What needs to be done
Once the line with "camera: 30 degrees left, 15 degrees down" is found, repeat it and all later lines exactly through the end of the listing below, with the pictures left out.

Data provided
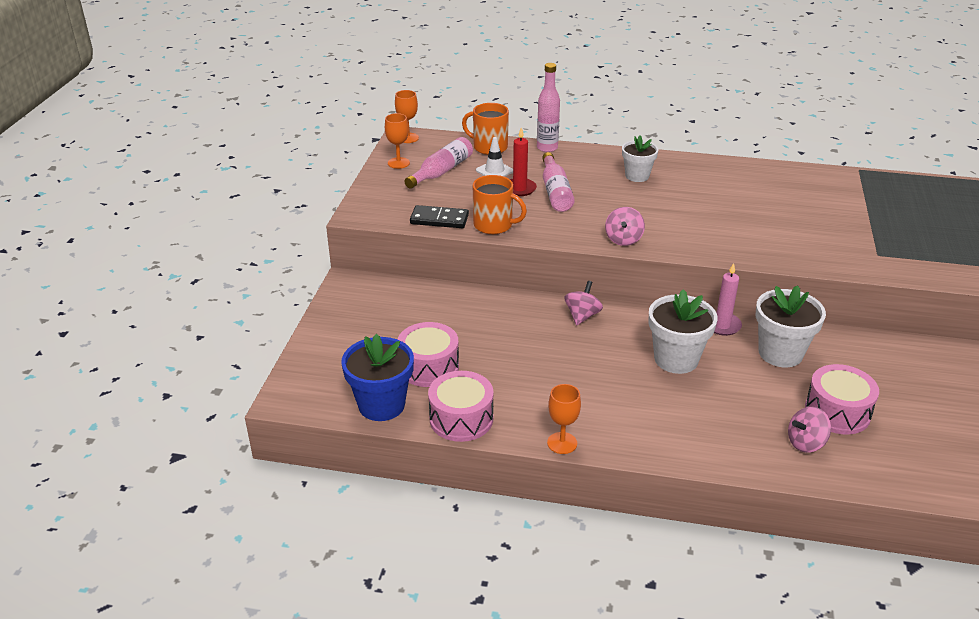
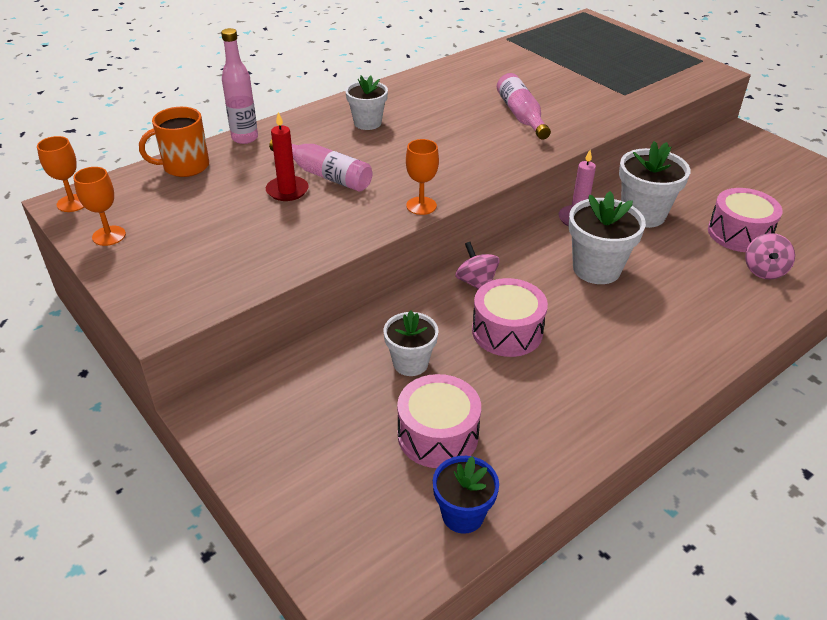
camera: 50 degrees left, 5 degrees up
(381, 405) = (463, 515): blue flower pot -> blue flower pot, size x0.65
(439, 219) = (262, 268): black domino -> none
(441, 171) = (176, 217): pink bottle -> pink bottle (521, 115)
(461, 419) = (548, 460): pink drum -> pink drum (507, 331)
(473, 328) = (410, 363): none -> white flower pot
(494, 171) = (231, 187): white traffic cone -> none
(494, 225) = (326, 240): orange mug -> none
(562, 443) = (650, 408): orange goblet -> orange goblet (421, 206)
(623, 239) = (455, 184): pink spinning top -> none

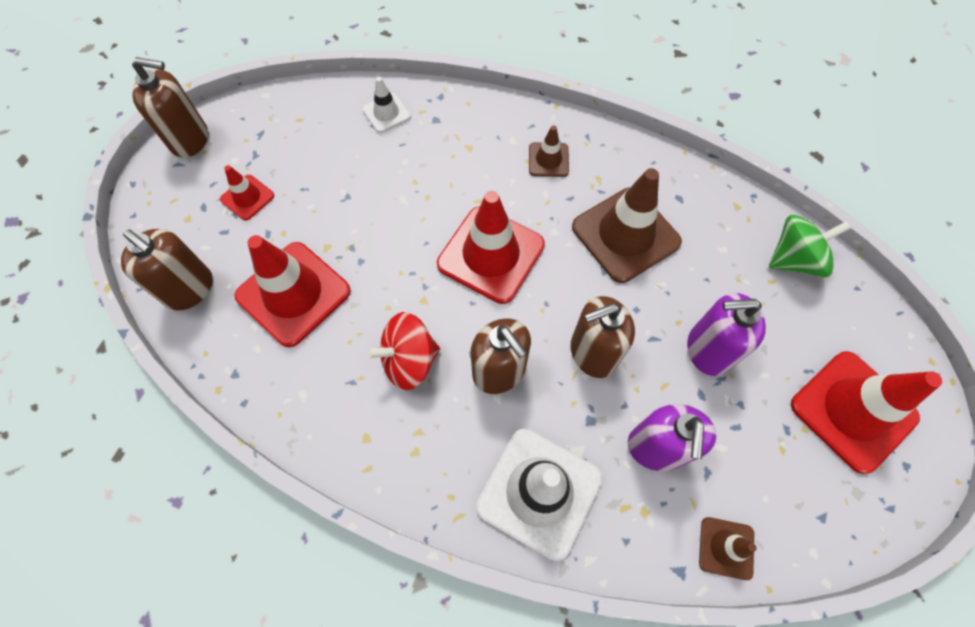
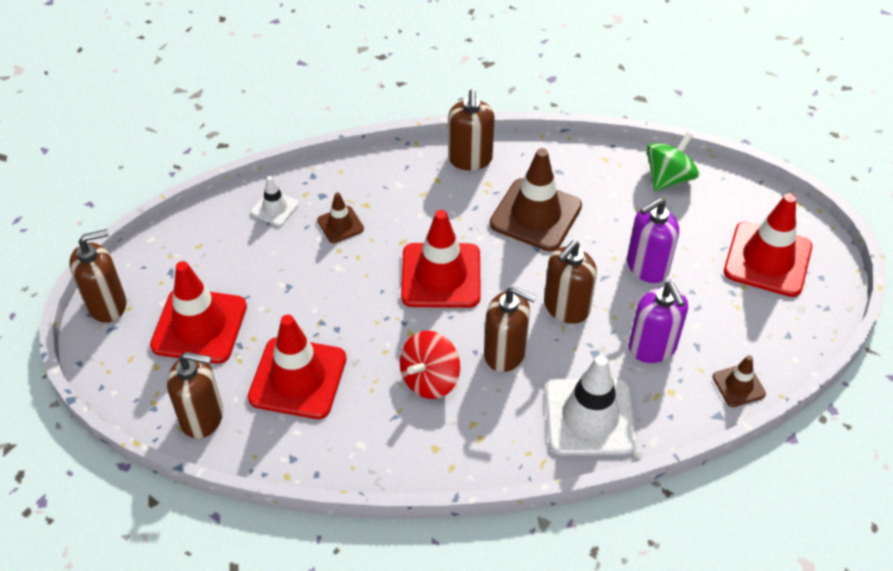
camera: 30 degrees left, 15 degrees down
(247, 197) = (199, 326): red traffic cone -> red traffic cone, size x2.00
(548, 160) = (438, 187): brown traffic cone -> brown traffic cone (340, 225)
(597, 144) = (470, 159): none -> brown soap dispenser

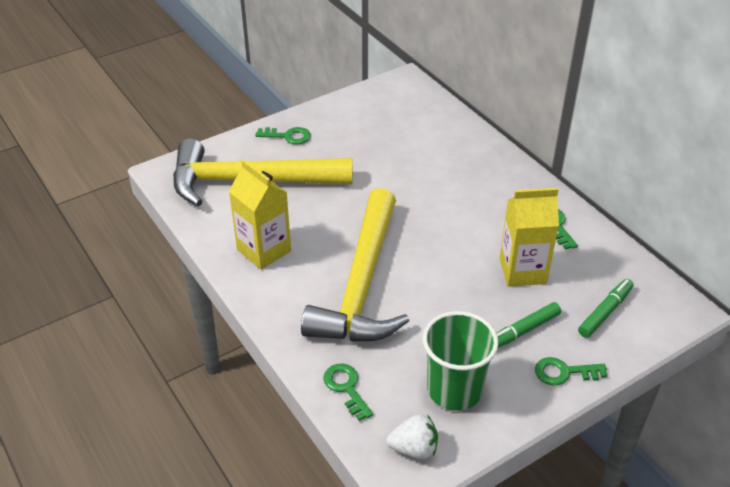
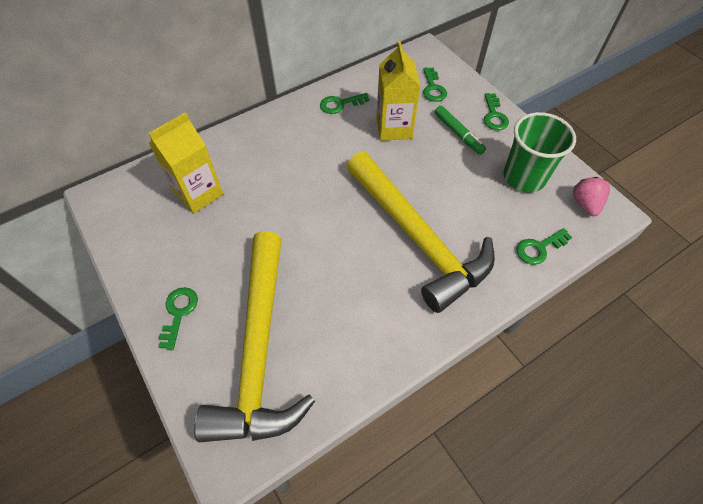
camera: 90 degrees left, 15 degrees up
(264, 250) = (375, 325): yellow carton -> yellow carton (199, 193)
(362, 283) = (417, 237): yellow hammer -> yellow hammer turned 45 degrees clockwise
(414, 449) = (585, 204): white strawberry -> pink strawberry
(605, 312) = (433, 88): green marker -> green key

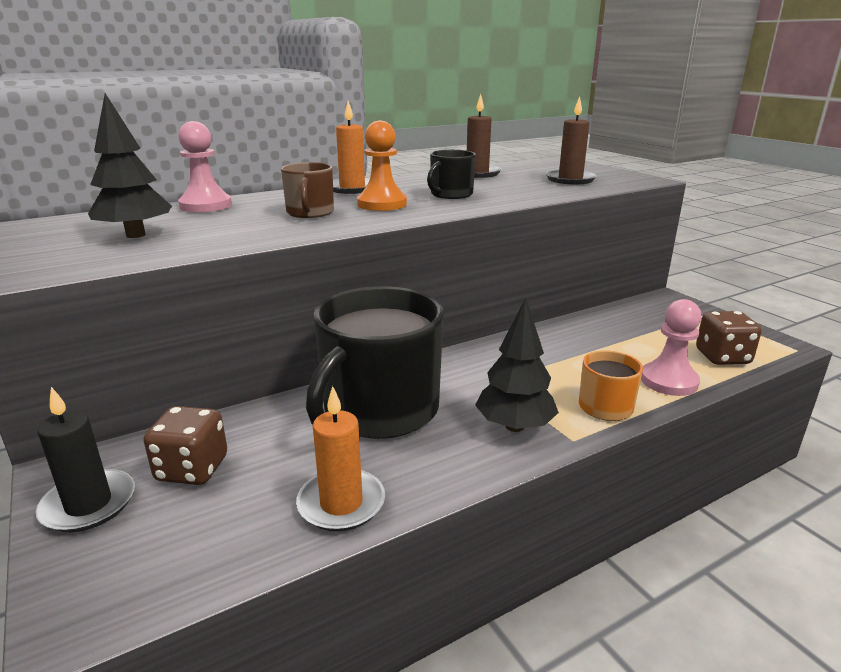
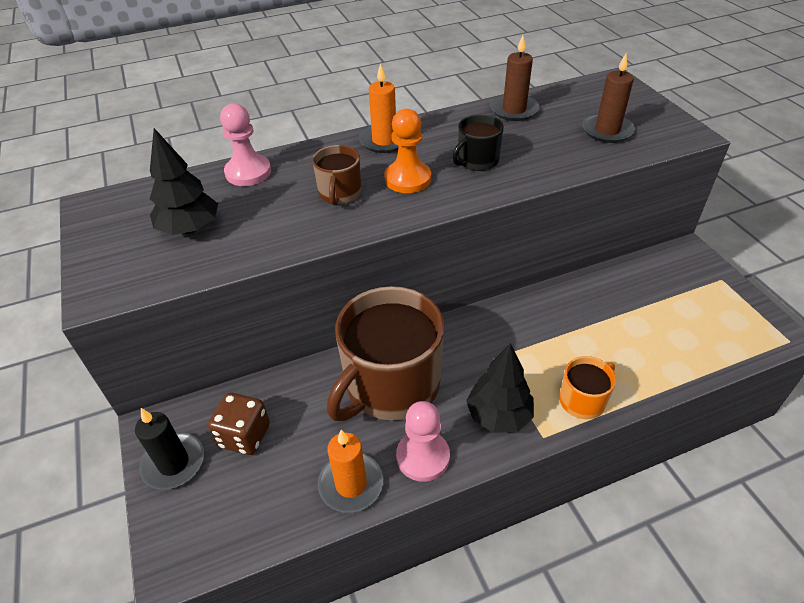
camera: 10 degrees right, 20 degrees up
(379, 410) = (391, 385): black mug -> brown mug
(669, 381) = (649, 373): pink pawn -> pink pawn (423, 457)
(722, 357) = (711, 345): brown dice -> none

Task response
camera: 30 degrees left, 15 degrees down
(247, 197) = (199, 326): red traffic cone -> red traffic cone, size x2.00
(548, 160) = (438, 187): brown traffic cone -> brown traffic cone (340, 225)
(597, 144) = (470, 159): none -> brown soap dispenser

camera: 90 degrees left, 15 degrees up
(264, 250) = (375, 325): yellow carton -> yellow carton (199, 193)
(362, 283) = (417, 237): yellow hammer -> yellow hammer turned 45 degrees clockwise
(414, 449) = (585, 204): white strawberry -> pink strawberry
(605, 312) = (433, 88): green marker -> green key

camera: 10 degrees right, 20 degrees up
(379, 410) = (391, 385): black mug -> brown mug
(669, 381) = (649, 373): pink pawn -> pink pawn (423, 457)
(722, 357) = (711, 345): brown dice -> none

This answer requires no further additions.